EXCERPTED DATA:
>>>>

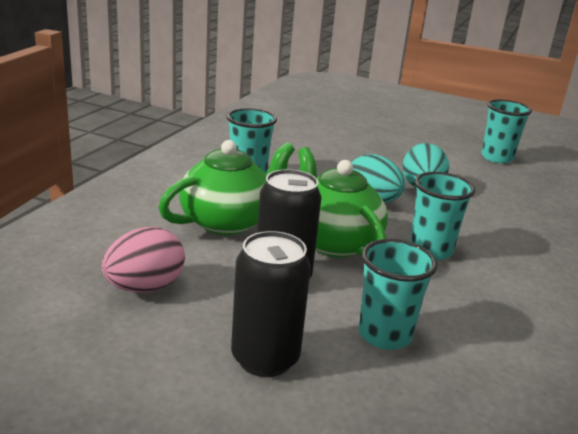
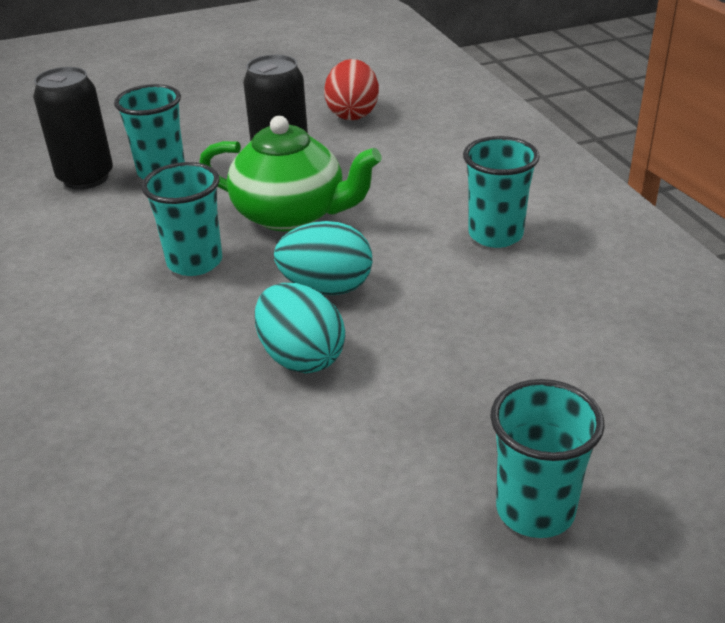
camera: 140 degrees right, 10 degrees up
(144, 287) = (352, 114): pink egg -> red egg
(227, 221) = (402, 179): green teapot -> none
(265, 358) = (220, 125): black can -> black can (86, 178)
(496, 158) = (269, 569): turquoise cup -> turquoise cup (535, 510)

<<<<

EXERCISE REQUIREMENTS:
What is needed is an exact copy of the line containing "(144, 287) = (352, 114): pink egg -> red egg" and each line after it, through the final line of the entries above.

RESPONSE BOX:
(144, 287) = (352, 114): pink egg -> red egg
(227, 221) = (402, 179): green teapot -> none
(265, 358) = (220, 125): black can -> black can (86, 178)
(496, 158) = (269, 569): turquoise cup -> turquoise cup (535, 510)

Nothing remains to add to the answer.